[Records from a data collection]
>>

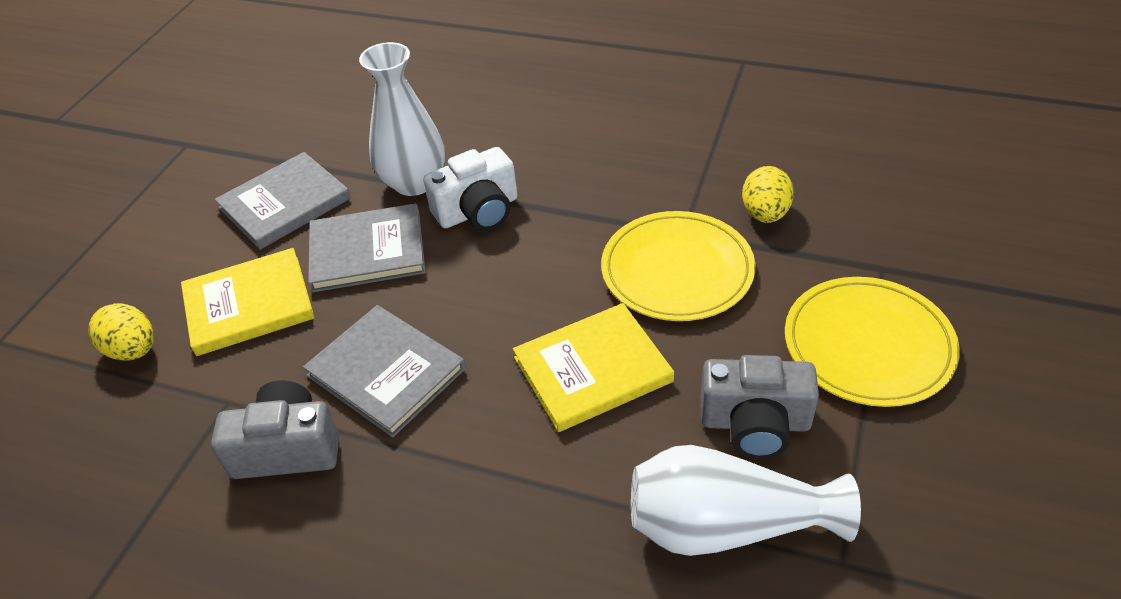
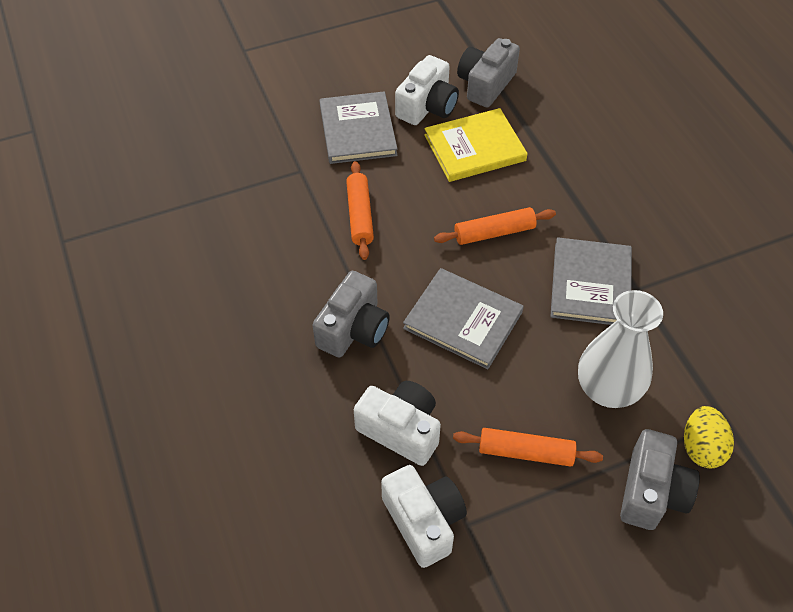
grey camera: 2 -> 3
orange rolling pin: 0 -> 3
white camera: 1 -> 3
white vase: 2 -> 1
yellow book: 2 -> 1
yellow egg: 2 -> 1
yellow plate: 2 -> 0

<<

▸ **EXERCISE INSTRUCTIONS**
Go through the data and show each line that holds "yellow".

▸ **ANSWER AREA**
yellow book: 2 -> 1
yellow egg: 2 -> 1
yellow plate: 2 -> 0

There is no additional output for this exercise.